> About this exercise
A verbatim copy of all the data is required; the pictures should not appear in it.

> Task data
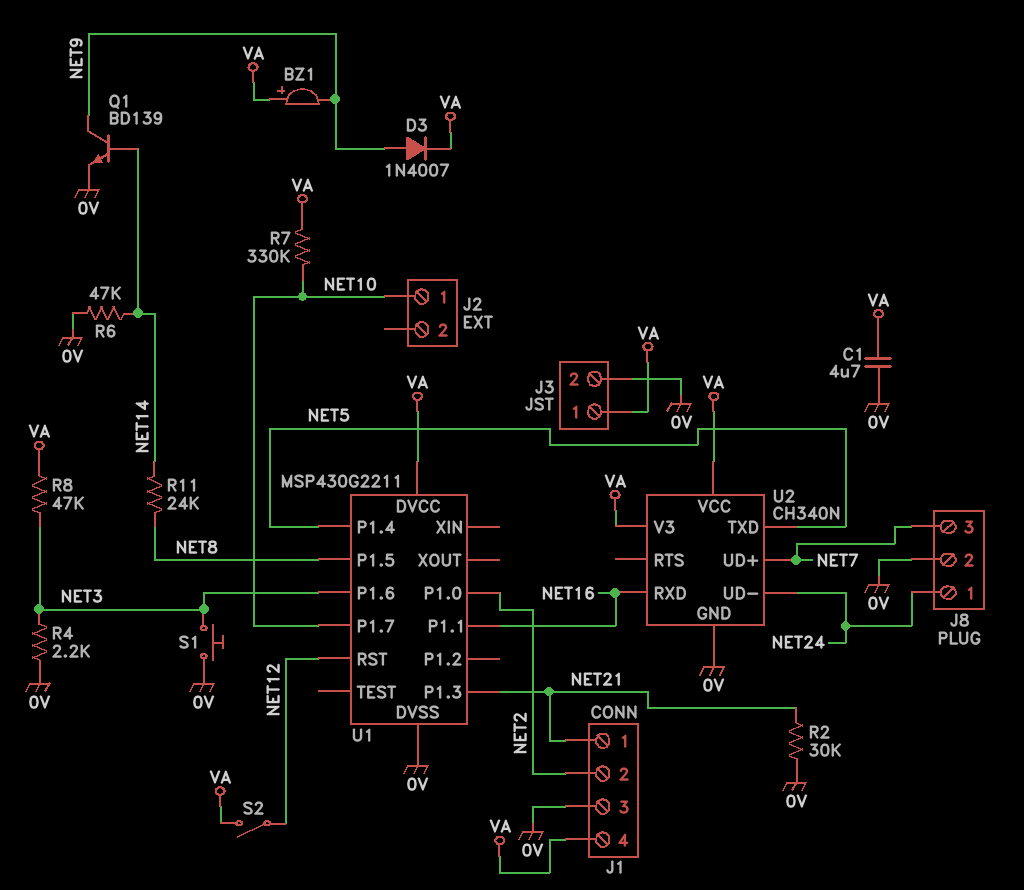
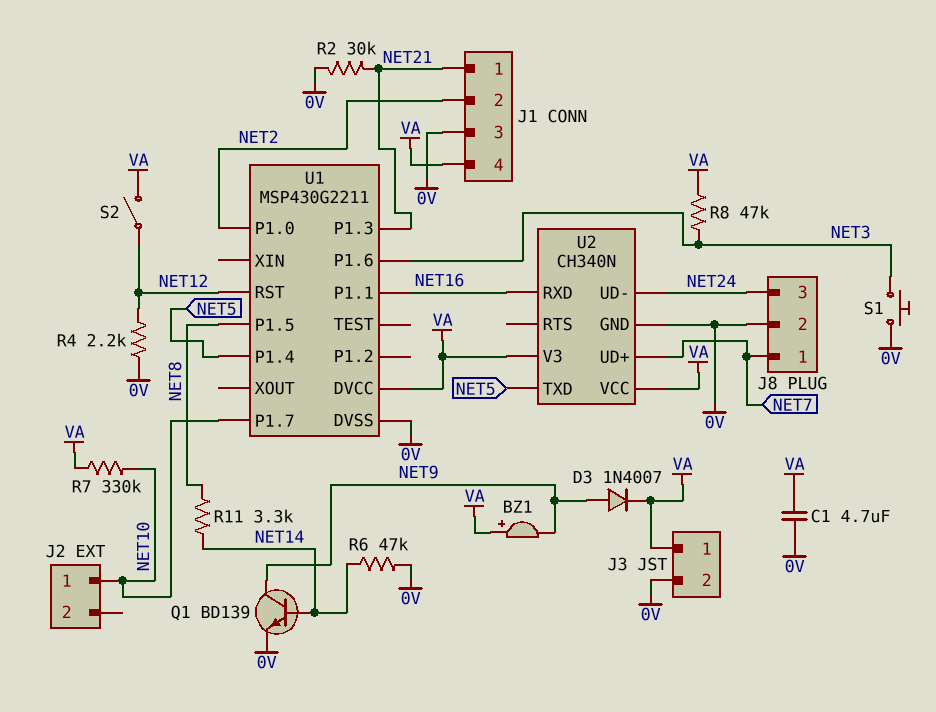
J8 pin 1: NET24 -> NET7
J8 pin 3: NET7 -> NET24
R4: 2.2k (0V, NET3) -> 2.2k (0V, NET12)
R11: 24k (NET8, NET14) -> 3.3k (NET8, NET14)

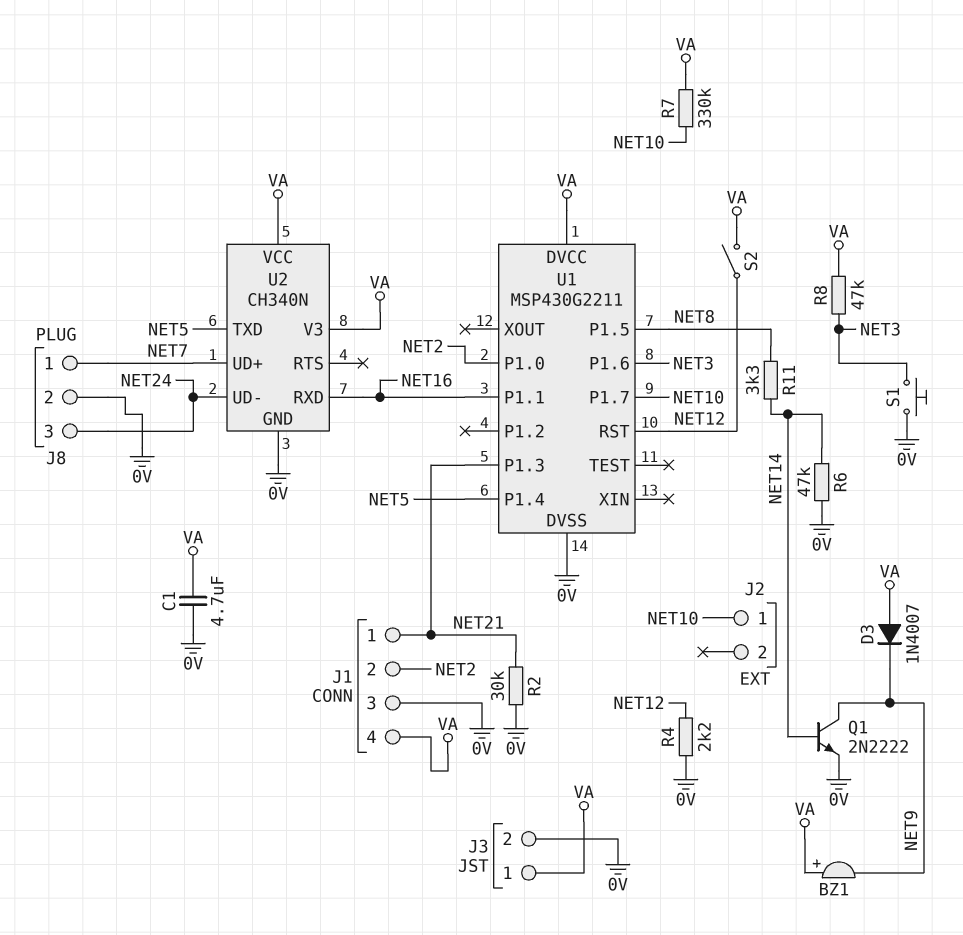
D3: diode 1N4007 (A NET9, K VA) -> diode 1N4007 (A VA, K NET9)
Q1: NPN BD139 (B NET14, C NET9, E 0V) -> NPN 2N2222 (B NET14, C NET9, E 0V)

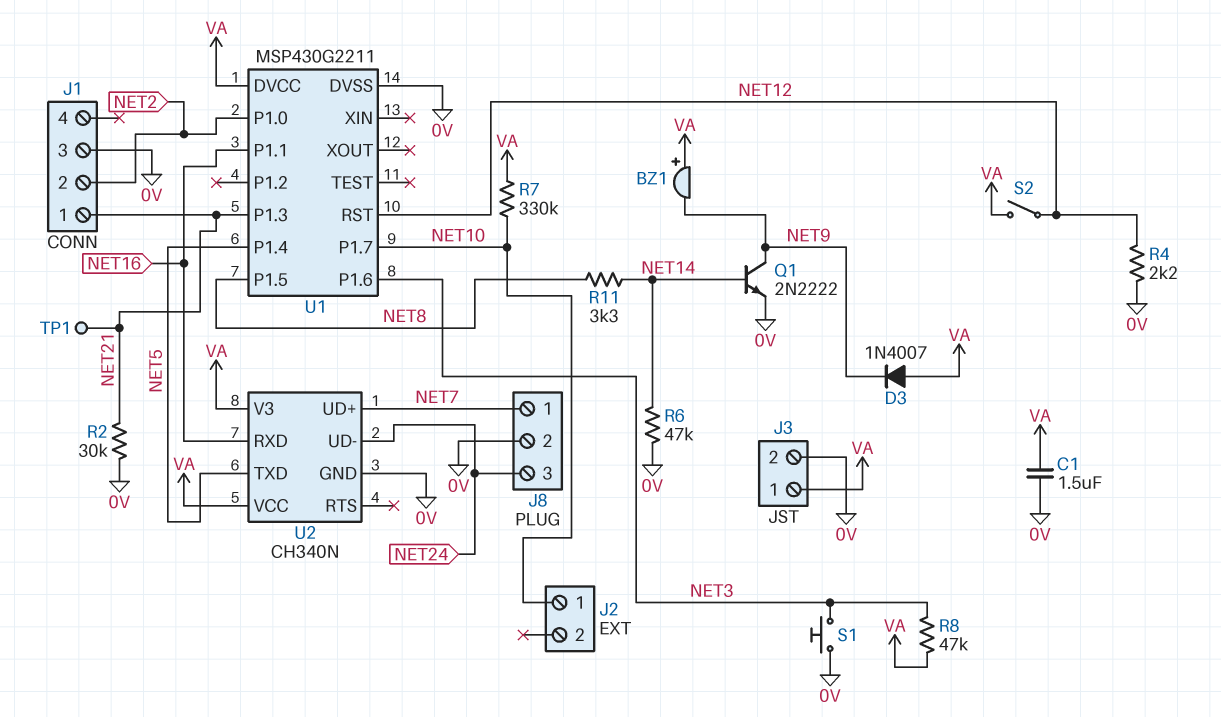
C1: 4.7uF (0V, VA) -> 1.5uF (0V, VA)
J1 pin 4: VA -> none
TP1: none -> test point (NET21)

> Reply
J8 pin 1: NET24 -> NET7
J8 pin 3: NET7 -> NET24
R4: 2.2k (0V, NET3) -> 2.2k (0V, NET12)
R11: 24k (NET8, NET14) -> 3.3k (NET8, NET14)

D3: diode 1N4007 (A NET9, K VA) -> diode 1N4007 (A VA, K NET9)
Q1: NPN BD139 (B NET14, C NET9, E 0V) -> NPN 2N2222 (B NET14, C NET9, E 0V)

C1: 4.7uF (0V, VA) -> 1.5uF (0V, VA)
J1 pin 4: VA -> none
TP1: none -> test point (NET21)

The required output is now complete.